#### [ABOUT THIS EXERCISE]
Locate the line bearing "(840, 325) = (635, 207): brown" in the material below, then reproduce it and each following line up to and including the line bearing "(1014, 287) = (770, 120): grey".

#### [PROVIDED DATA]
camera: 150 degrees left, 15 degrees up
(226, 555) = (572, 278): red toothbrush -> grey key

* * *

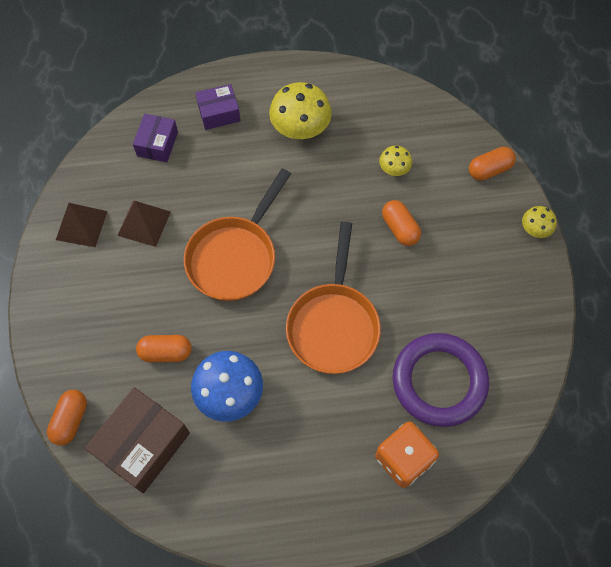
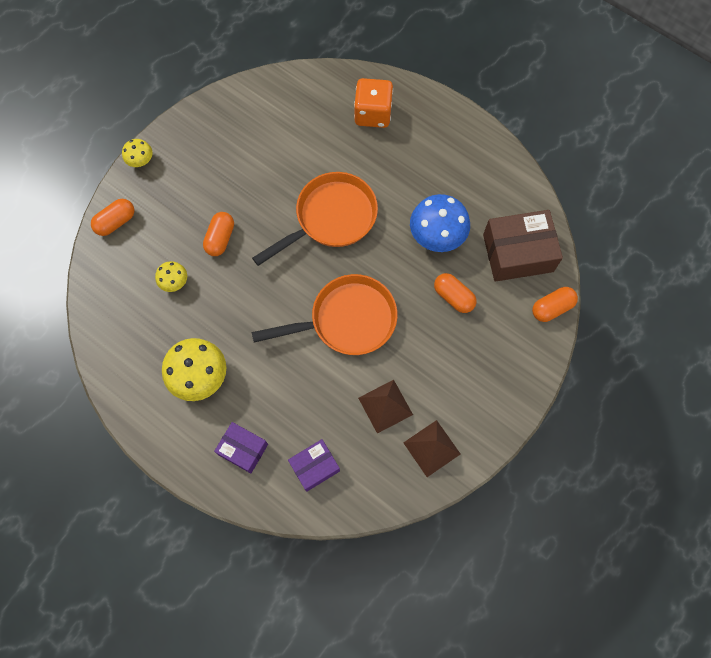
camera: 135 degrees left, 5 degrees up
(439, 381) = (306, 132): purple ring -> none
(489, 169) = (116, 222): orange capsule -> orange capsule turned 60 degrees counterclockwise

...

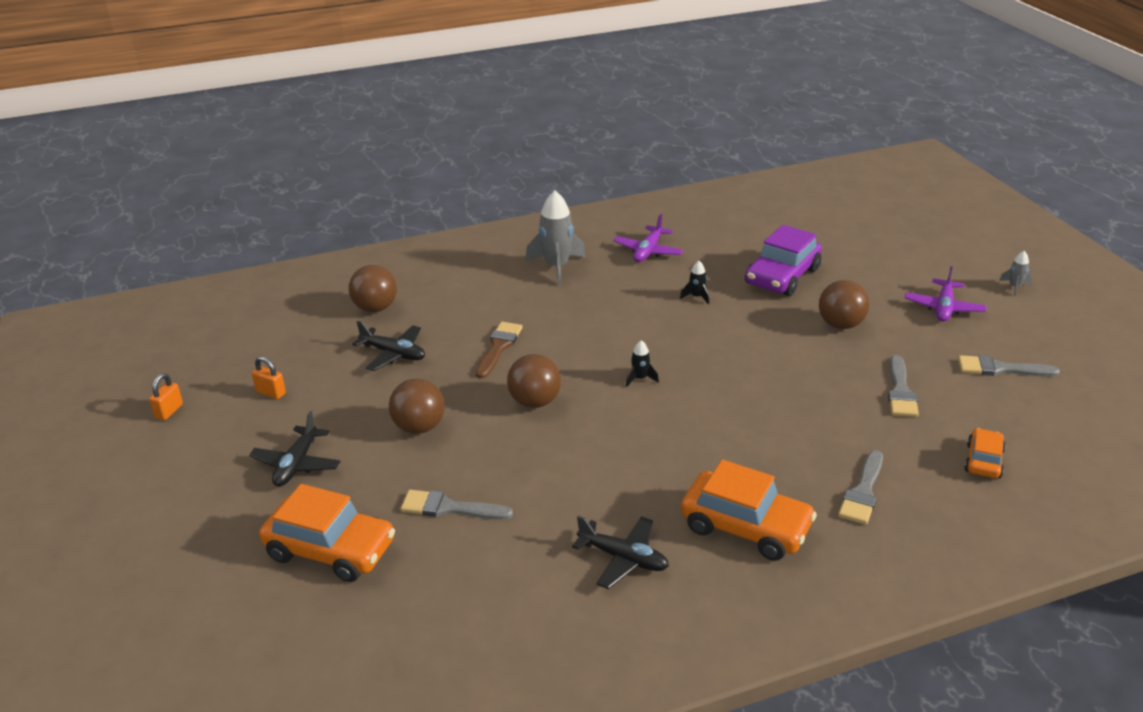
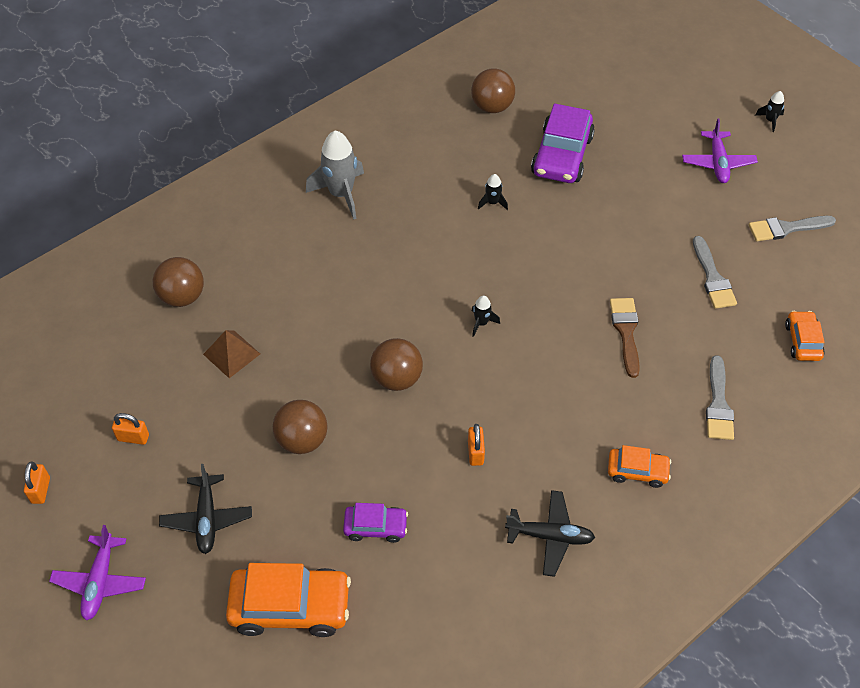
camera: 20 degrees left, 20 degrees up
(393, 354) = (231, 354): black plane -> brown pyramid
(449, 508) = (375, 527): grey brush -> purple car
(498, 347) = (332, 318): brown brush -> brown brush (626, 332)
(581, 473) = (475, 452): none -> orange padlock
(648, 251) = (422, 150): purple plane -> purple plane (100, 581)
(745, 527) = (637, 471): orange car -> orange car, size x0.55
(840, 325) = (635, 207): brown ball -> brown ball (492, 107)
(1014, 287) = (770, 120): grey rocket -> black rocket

#### [SOLUTION FOR THIS TASK]
(840, 325) = (635, 207): brown ball -> brown ball (492, 107)
(1014, 287) = (770, 120): grey rocket -> black rocket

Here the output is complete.